The task: Copy out all lines from the entries below in which "brown" occurs.

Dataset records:
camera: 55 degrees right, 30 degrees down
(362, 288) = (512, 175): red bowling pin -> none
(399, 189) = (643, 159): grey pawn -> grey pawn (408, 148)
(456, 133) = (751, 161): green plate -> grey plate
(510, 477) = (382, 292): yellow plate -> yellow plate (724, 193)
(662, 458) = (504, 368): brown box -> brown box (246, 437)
==
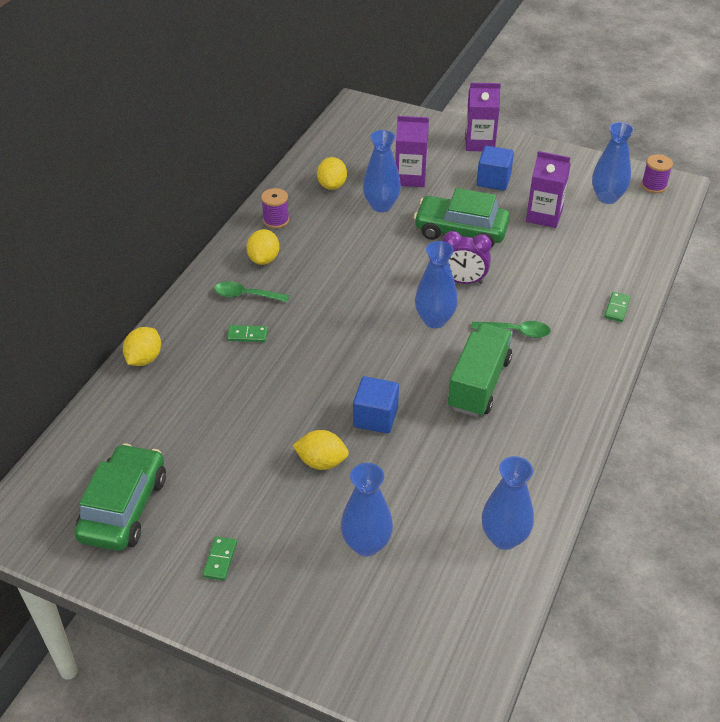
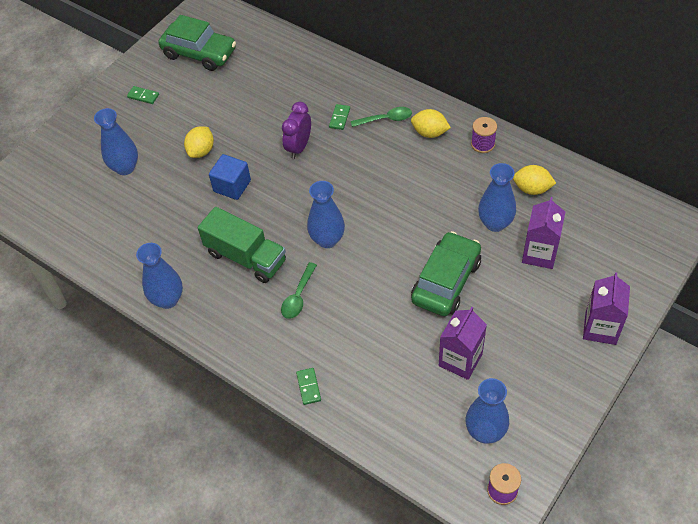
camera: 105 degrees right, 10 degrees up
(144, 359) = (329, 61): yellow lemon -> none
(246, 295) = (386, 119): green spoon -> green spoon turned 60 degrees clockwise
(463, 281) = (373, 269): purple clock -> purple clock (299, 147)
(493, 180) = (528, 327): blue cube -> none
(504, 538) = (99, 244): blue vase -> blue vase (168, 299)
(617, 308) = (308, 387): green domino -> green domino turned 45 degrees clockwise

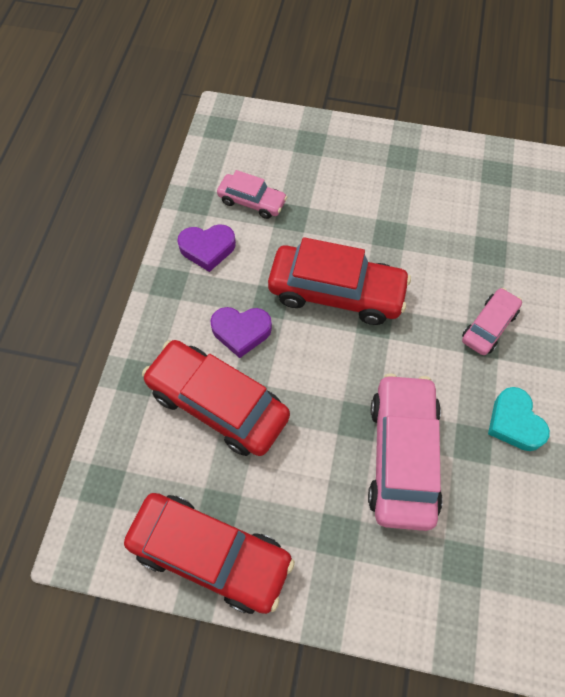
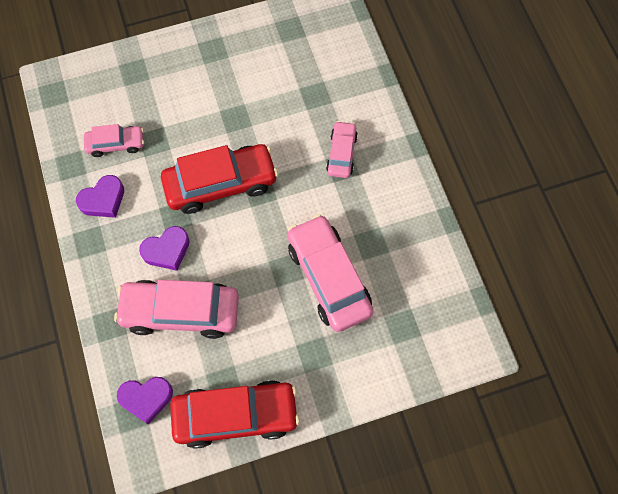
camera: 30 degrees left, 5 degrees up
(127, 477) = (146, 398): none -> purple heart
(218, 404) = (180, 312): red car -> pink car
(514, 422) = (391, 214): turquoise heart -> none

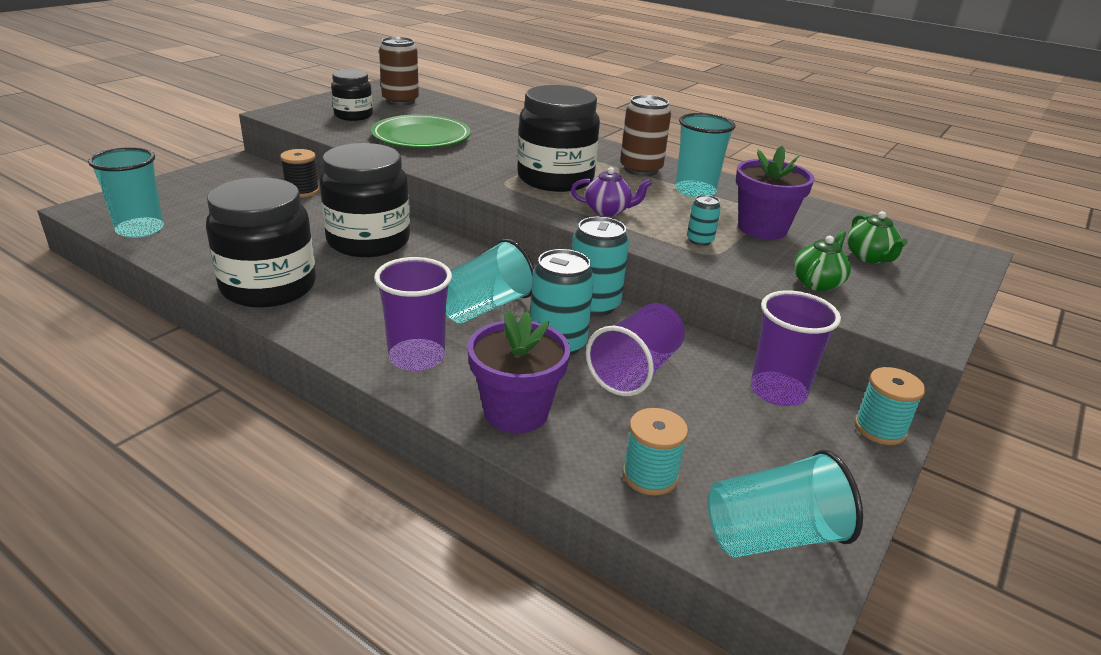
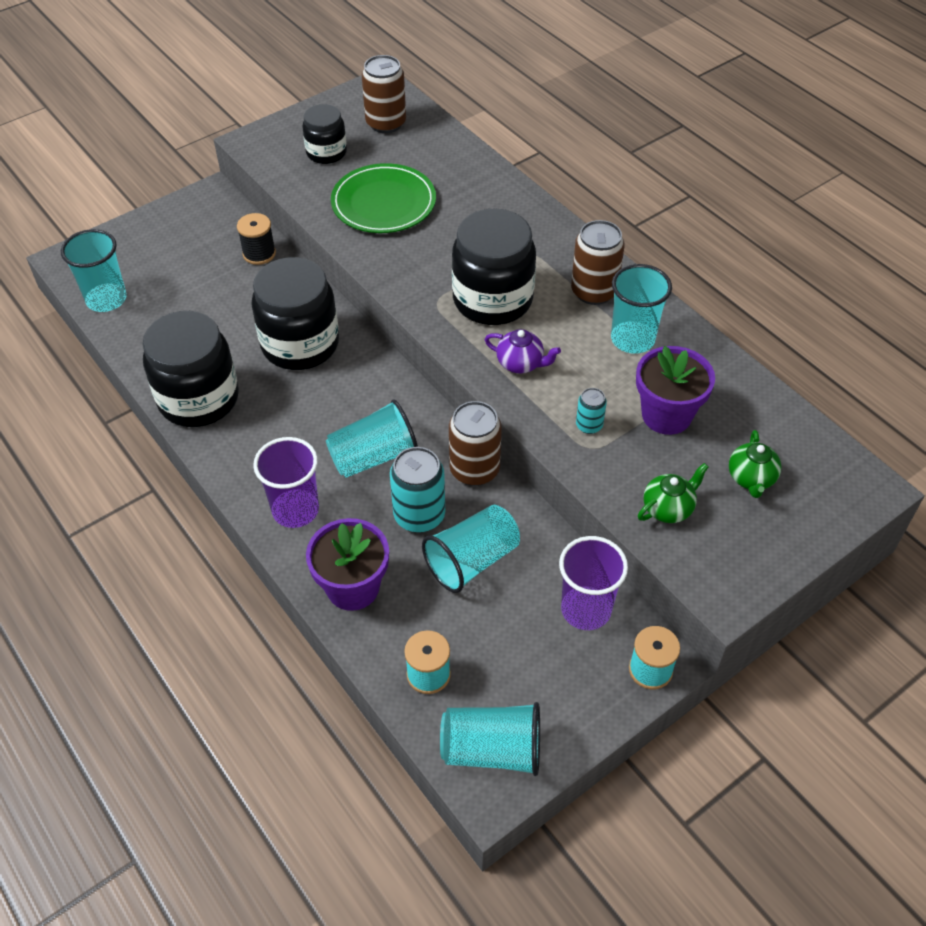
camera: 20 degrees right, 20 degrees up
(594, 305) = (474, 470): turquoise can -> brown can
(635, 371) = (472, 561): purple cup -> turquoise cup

Answer:
(662, 458) = (504, 368): brown box -> brown box (246, 437)
(594, 305) = (474, 470): turquoise can -> brown can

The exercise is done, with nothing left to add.